◆ Data excerpts ◆
Content starts

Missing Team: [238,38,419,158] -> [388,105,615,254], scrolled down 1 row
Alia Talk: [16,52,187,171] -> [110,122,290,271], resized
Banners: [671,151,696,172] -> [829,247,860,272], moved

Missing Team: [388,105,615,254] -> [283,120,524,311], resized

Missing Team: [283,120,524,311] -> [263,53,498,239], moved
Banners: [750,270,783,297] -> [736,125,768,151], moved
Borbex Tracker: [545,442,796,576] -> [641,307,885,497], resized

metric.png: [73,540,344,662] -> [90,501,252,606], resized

Content ends
Content starts

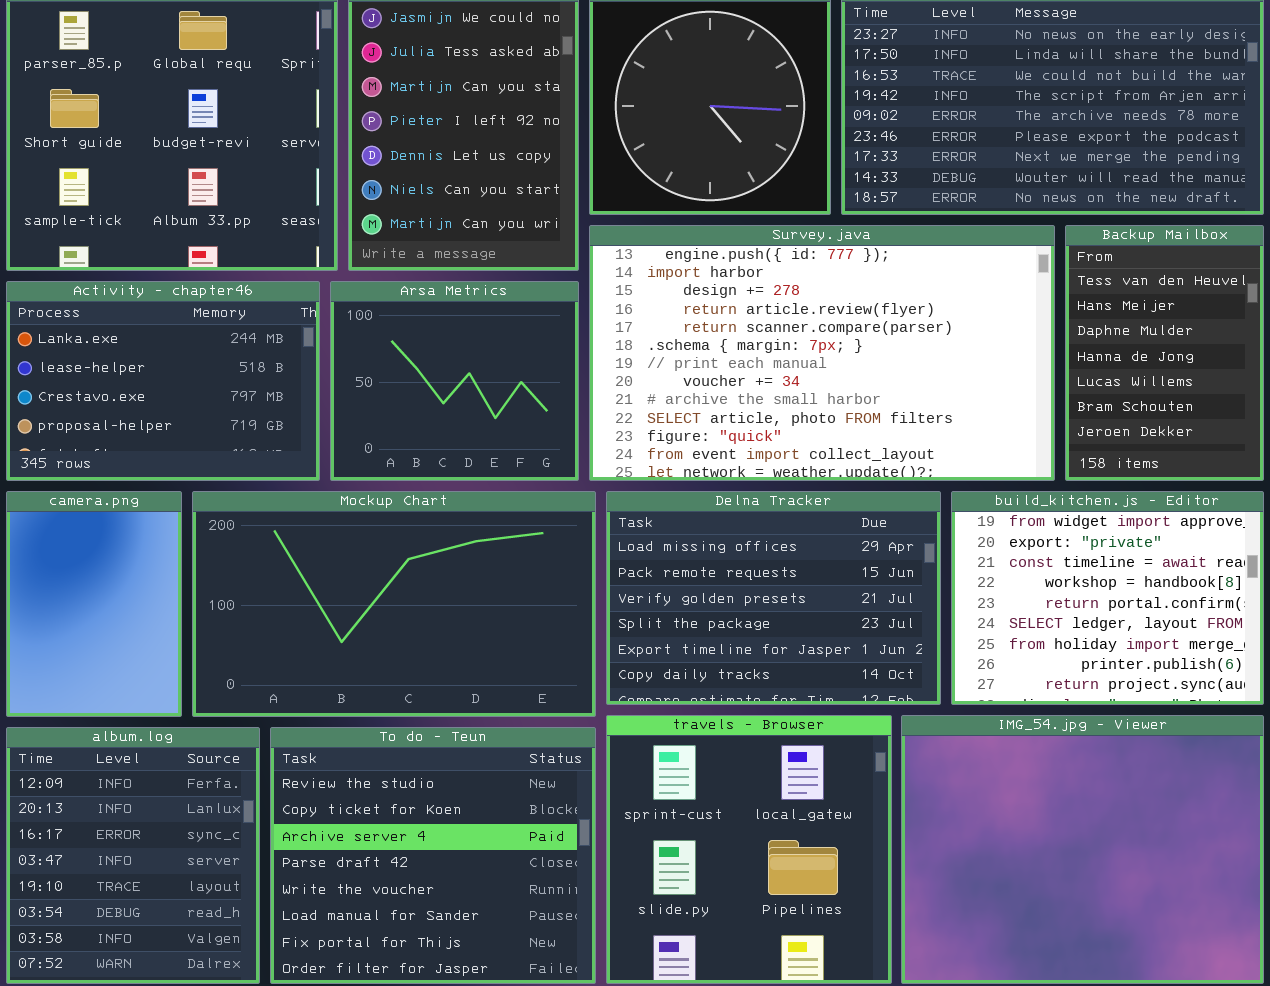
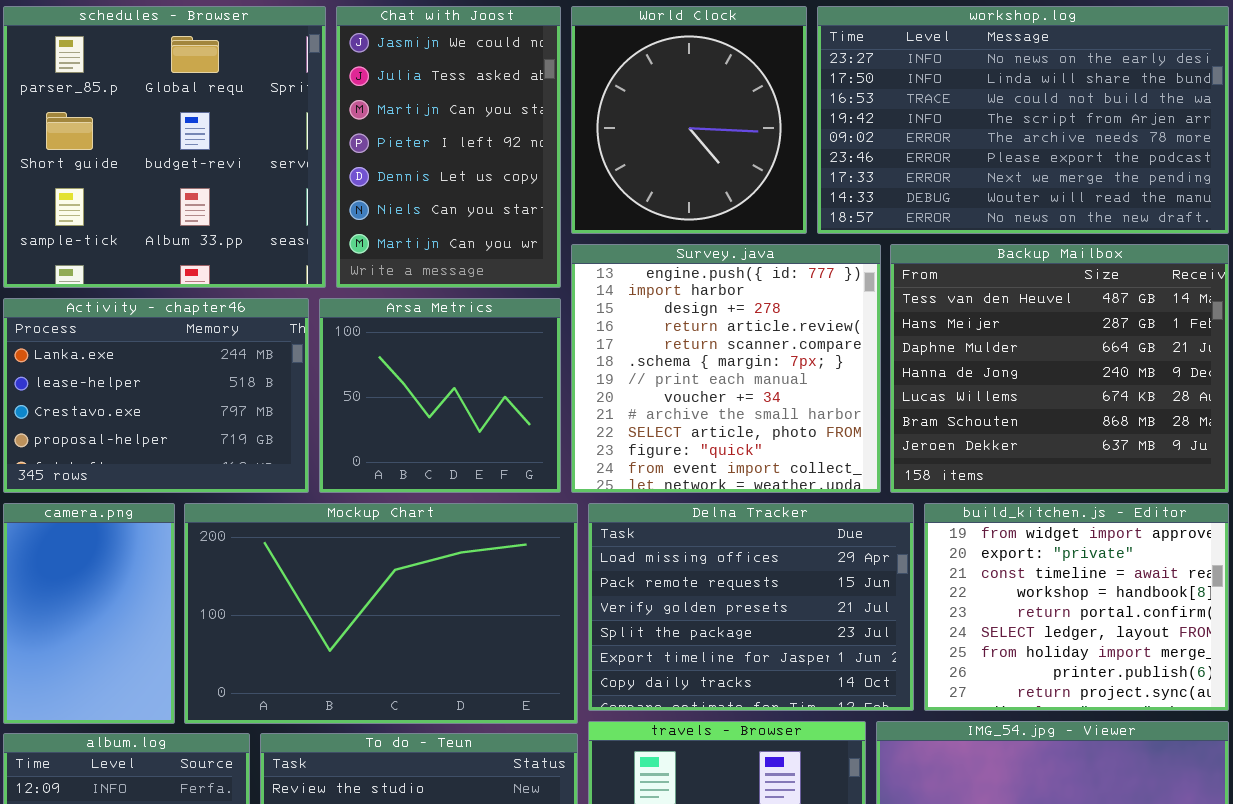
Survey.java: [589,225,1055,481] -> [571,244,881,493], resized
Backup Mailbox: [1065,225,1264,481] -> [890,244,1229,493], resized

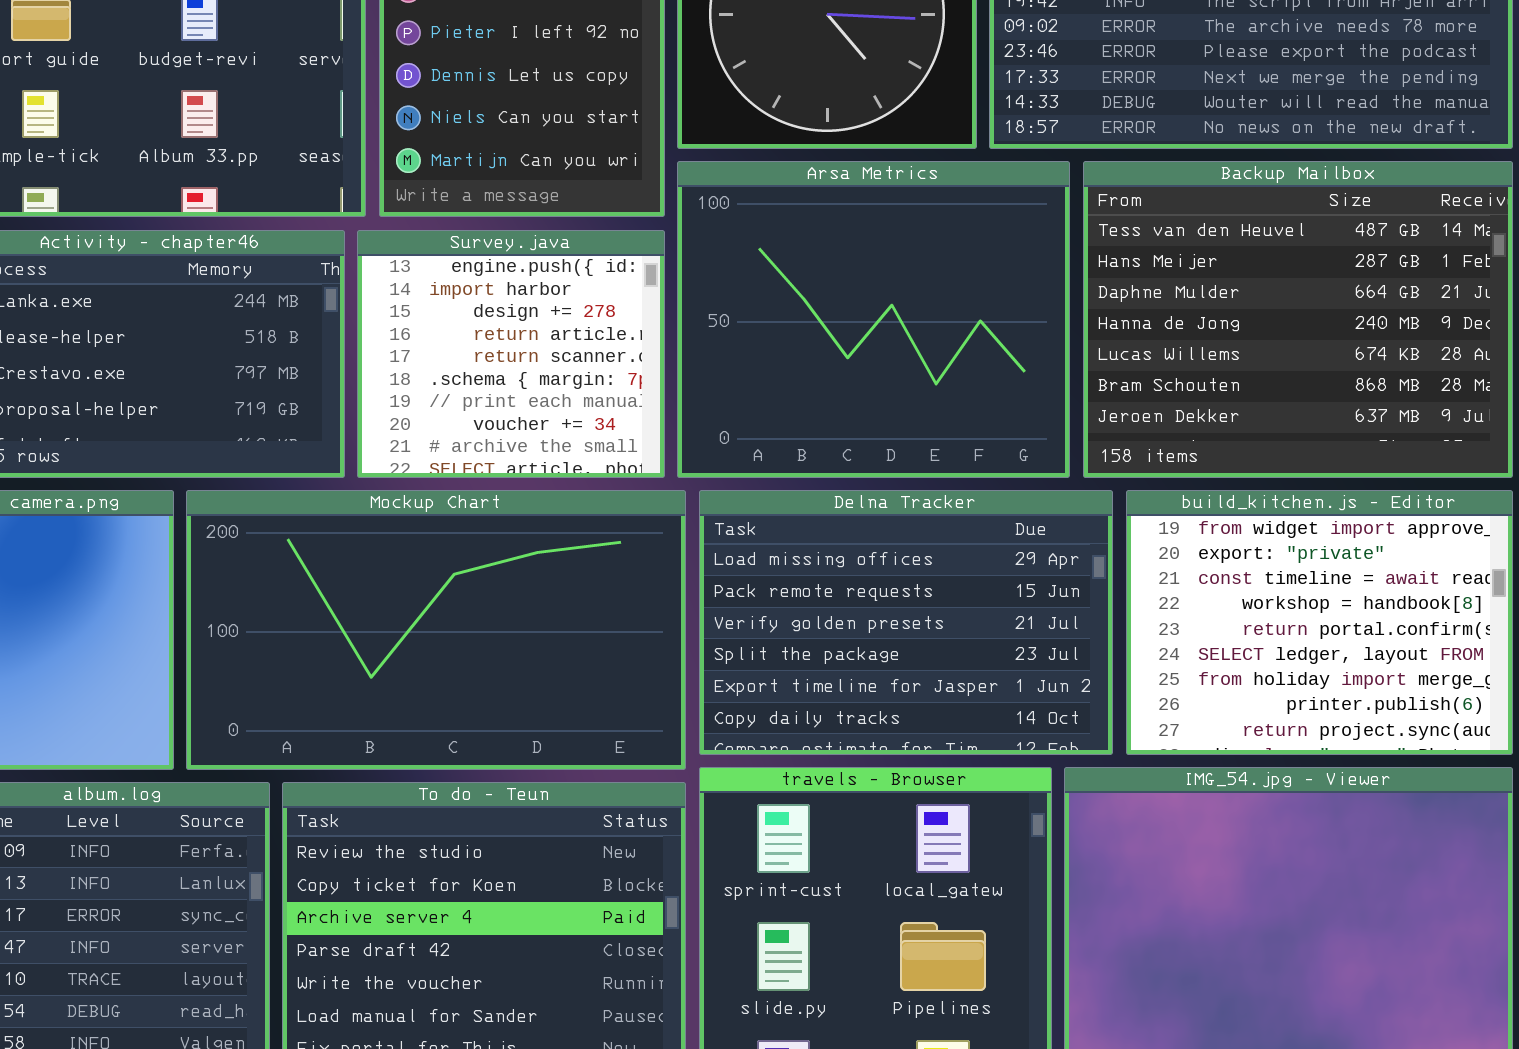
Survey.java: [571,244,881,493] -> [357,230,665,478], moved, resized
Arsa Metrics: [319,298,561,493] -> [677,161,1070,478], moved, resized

Content ends

◆ Required action ◆
The line above containing "Missing Team: [388,105,615,254]", the line containing "Borbex Tracker: [545,442,796,576]", and every line between them are to be transcribed exactly; no other line is wanted.

◆ Answer to the exercise ◆
Missing Team: [388,105,615,254] -> [283,120,524,311], resized

Missing Team: [283,120,524,311] -> [263,53,498,239], moved
Banners: [750,270,783,297] -> [736,125,768,151], moved
Borbex Tracker: [545,442,796,576] -> [641,307,885,497], resized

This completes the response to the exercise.